▶ Stated exercise
Can you return every row word for word, from the very first one down to and including the row that contains "Cayenne: none -> 2:21"?

begin Dataset rows

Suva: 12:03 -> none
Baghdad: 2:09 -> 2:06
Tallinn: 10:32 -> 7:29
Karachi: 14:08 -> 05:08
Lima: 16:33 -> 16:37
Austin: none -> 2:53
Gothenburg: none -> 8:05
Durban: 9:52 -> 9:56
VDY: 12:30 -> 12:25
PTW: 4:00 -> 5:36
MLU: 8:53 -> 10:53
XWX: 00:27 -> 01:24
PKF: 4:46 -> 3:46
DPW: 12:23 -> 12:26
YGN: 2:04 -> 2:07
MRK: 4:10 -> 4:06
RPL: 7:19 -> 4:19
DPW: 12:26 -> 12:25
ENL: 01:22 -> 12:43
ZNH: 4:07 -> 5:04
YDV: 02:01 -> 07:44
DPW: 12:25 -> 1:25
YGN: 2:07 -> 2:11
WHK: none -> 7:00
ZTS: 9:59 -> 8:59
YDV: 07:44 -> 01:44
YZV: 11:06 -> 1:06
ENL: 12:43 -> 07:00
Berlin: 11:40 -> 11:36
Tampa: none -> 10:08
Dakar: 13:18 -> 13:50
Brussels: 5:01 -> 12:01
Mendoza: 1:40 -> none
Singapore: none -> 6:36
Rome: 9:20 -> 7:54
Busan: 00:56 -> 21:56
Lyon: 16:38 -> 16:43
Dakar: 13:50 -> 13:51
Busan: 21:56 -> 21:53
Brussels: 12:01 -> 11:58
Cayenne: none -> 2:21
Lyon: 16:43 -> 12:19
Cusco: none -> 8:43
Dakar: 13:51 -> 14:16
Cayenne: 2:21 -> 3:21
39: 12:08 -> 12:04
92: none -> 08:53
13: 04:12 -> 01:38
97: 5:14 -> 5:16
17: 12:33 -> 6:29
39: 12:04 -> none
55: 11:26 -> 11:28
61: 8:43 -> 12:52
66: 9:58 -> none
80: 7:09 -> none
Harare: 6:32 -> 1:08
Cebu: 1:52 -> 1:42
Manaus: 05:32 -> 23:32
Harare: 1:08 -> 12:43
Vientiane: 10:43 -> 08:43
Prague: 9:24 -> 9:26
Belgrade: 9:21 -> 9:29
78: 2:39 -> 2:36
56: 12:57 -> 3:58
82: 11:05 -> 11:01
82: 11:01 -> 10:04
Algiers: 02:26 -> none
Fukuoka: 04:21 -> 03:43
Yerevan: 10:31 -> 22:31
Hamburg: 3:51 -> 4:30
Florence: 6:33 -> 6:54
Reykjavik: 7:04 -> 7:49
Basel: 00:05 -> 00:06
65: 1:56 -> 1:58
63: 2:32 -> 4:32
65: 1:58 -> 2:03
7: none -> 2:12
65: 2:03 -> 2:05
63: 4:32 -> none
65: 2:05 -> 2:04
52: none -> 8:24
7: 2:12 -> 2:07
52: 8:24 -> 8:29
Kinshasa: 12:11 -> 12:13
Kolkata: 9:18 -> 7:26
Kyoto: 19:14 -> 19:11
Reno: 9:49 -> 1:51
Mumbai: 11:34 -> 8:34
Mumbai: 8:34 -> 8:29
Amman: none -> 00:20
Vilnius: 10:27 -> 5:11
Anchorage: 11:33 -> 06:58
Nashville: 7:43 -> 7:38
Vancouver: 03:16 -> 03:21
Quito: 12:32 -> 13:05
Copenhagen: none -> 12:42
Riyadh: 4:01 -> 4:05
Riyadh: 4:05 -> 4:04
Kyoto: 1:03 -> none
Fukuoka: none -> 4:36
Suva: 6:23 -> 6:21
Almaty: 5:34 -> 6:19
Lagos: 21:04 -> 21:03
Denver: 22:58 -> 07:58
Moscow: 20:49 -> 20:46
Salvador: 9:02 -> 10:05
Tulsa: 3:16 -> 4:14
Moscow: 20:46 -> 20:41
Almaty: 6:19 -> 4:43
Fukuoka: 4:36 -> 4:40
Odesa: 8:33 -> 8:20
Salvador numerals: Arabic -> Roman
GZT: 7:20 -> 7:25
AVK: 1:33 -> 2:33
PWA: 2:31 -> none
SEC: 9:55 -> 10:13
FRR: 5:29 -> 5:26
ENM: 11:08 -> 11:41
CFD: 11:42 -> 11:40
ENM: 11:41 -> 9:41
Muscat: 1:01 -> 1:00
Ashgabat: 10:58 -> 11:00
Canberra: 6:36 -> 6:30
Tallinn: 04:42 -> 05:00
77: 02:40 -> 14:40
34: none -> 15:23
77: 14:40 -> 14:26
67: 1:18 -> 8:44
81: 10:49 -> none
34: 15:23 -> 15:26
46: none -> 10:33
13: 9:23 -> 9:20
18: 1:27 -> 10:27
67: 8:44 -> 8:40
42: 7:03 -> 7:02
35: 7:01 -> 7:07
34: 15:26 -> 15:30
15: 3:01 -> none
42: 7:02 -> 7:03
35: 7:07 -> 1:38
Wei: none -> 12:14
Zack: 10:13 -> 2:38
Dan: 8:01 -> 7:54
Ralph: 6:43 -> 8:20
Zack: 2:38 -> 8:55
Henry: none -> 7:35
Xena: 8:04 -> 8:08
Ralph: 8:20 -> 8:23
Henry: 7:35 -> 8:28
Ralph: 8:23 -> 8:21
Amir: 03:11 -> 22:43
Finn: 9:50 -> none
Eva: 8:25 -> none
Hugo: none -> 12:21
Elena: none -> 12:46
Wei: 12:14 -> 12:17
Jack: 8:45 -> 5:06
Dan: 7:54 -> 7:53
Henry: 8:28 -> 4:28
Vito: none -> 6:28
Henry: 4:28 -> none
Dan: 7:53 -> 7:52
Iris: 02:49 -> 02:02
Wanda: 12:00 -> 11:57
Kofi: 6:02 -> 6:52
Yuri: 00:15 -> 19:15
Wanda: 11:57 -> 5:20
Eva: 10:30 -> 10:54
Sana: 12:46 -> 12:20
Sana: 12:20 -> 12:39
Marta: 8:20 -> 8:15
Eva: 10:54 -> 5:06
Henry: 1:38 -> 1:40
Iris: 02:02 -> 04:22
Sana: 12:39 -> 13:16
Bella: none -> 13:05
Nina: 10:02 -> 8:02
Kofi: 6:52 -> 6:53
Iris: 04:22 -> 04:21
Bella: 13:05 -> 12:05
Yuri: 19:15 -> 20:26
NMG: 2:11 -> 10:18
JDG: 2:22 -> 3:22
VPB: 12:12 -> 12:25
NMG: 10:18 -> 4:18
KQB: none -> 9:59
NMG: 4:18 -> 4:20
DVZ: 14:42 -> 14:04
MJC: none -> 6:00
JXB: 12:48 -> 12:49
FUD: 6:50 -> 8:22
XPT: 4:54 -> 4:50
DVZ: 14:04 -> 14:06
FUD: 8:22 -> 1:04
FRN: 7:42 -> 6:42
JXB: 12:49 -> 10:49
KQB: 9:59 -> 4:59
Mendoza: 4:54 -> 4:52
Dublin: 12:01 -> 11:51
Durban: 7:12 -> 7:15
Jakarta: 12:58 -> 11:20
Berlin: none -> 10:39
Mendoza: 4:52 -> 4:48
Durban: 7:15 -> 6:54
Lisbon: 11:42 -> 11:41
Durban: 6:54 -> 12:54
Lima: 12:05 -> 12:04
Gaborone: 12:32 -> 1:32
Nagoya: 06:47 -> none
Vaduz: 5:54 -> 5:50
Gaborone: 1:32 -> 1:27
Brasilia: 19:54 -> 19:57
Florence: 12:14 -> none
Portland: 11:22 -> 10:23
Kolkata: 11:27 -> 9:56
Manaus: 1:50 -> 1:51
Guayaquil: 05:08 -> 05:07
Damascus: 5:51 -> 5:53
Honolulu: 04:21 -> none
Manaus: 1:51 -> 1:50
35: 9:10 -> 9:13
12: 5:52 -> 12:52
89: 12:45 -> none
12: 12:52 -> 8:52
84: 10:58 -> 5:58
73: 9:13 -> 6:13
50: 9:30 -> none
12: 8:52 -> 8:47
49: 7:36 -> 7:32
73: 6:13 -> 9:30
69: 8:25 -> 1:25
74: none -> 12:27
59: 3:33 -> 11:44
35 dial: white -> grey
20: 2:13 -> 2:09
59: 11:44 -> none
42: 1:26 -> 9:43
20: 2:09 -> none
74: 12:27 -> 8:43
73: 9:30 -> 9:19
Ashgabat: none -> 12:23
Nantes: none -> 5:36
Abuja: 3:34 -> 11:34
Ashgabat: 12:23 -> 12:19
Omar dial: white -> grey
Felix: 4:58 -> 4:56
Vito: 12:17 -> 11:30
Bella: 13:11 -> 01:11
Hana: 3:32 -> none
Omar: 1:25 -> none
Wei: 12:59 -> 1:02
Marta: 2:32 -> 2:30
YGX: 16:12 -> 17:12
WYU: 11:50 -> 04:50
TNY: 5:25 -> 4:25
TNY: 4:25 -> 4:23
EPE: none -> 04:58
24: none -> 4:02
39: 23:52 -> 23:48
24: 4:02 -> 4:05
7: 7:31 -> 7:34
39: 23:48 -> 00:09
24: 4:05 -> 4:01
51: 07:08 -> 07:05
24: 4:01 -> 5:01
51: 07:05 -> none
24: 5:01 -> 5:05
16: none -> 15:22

end Dataset rows

▶ Result for this exercise
Suva: 12:03 -> none
Baghdad: 2:09 -> 2:06
Tallinn: 10:32 -> 7:29
Karachi: 14:08 -> 05:08
Lima: 16:33 -> 16:37
Austin: none -> 2:53
Gothenburg: none -> 8:05
Durban: 9:52 -> 9:56
VDY: 12:30 -> 12:25
PTW: 4:00 -> 5:36
MLU: 8:53 -> 10:53
XWX: 00:27 -> 01:24
PKF: 4:46 -> 3:46
DPW: 12:23 -> 12:26
YGN: 2:04 -> 2:07
MRK: 4:10 -> 4:06
RPL: 7:19 -> 4:19
DPW: 12:26 -> 12:25
ENL: 01:22 -> 12:43
ZNH: 4:07 -> 5:04
YDV: 02:01 -> 07:44
DPW: 12:25 -> 1:25
YGN: 2:07 -> 2:11
WHK: none -> 7:00
ZTS: 9:59 -> 8:59
YDV: 07:44 -> 01:44
YZV: 11:06 -> 1:06
ENL: 12:43 -> 07:00
Berlin: 11:40 -> 11:36
Tampa: none -> 10:08
Dakar: 13:18 -> 13:50
Brussels: 5:01 -> 12:01
Mendoza: 1:40 -> none
Singapore: none -> 6:36
Rome: 9:20 -> 7:54
Busan: 00:56 -> 21:56
Lyon: 16:38 -> 16:43
Dakar: 13:50 -> 13:51
Busan: 21:56 -> 21:53
Brussels: 12:01 -> 11:58
Cayenne: none -> 2:21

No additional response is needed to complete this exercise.